EXERCISE DATA section start

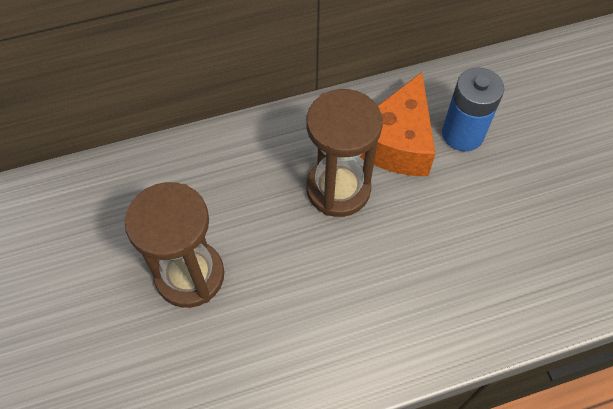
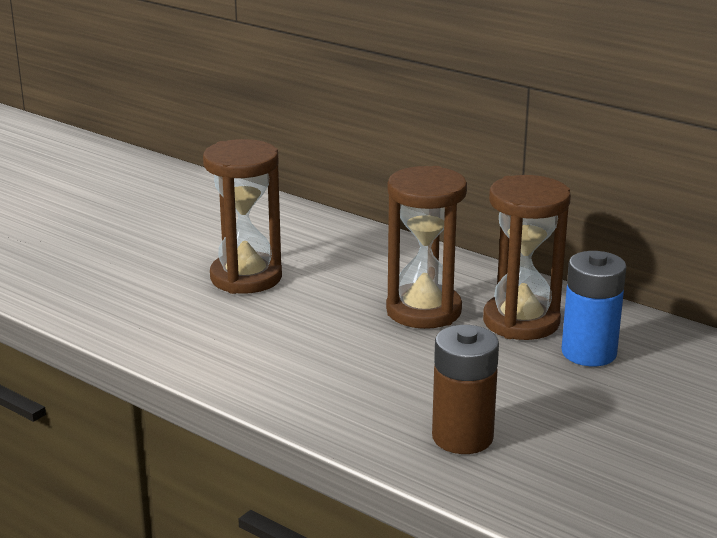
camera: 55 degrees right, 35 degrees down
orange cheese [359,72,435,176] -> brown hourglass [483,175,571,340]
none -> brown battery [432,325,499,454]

EXERCISE DATA section end
EXERCISE DATA section start

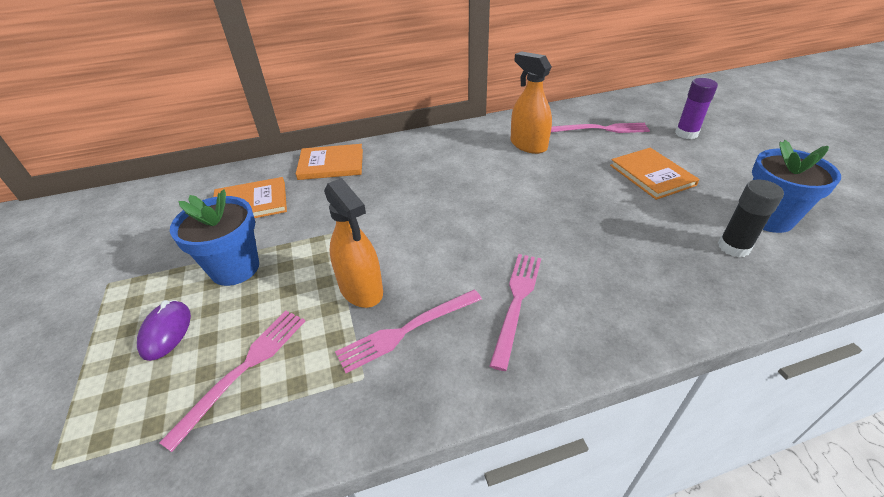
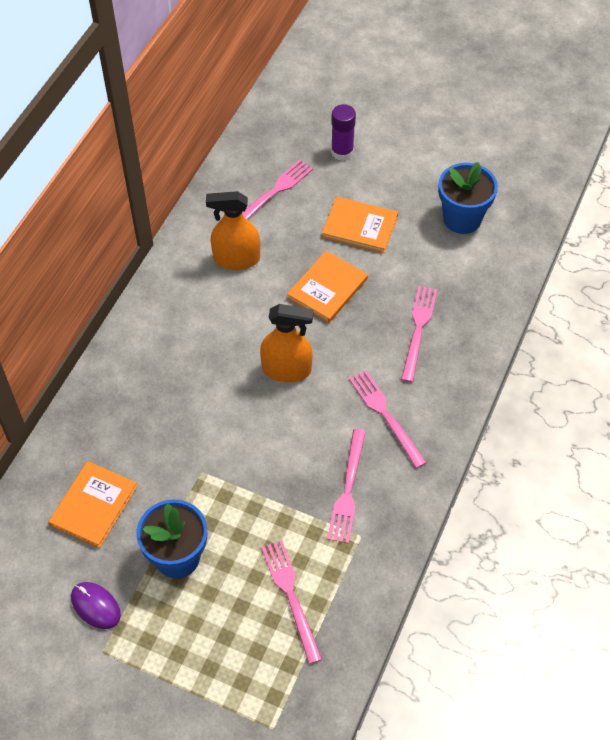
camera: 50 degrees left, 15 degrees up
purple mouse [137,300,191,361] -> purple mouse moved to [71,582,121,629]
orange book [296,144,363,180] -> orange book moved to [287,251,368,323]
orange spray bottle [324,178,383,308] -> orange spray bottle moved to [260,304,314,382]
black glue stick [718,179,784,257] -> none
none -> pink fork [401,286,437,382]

EXERCISE DATA section end

| WHAT YOU SHOULD DO |
Find the word "orange" in the data and copy out each line where it turns up.

| THE COMPLETED TASK |
orange cheese [359,72,435,176] -> brown hourglass [483,175,571,340]
orange book [296,144,363,180] -> orange book moved to [287,251,368,323]
orange spray bottle [324,178,383,308] -> orange spray bottle moved to [260,304,314,382]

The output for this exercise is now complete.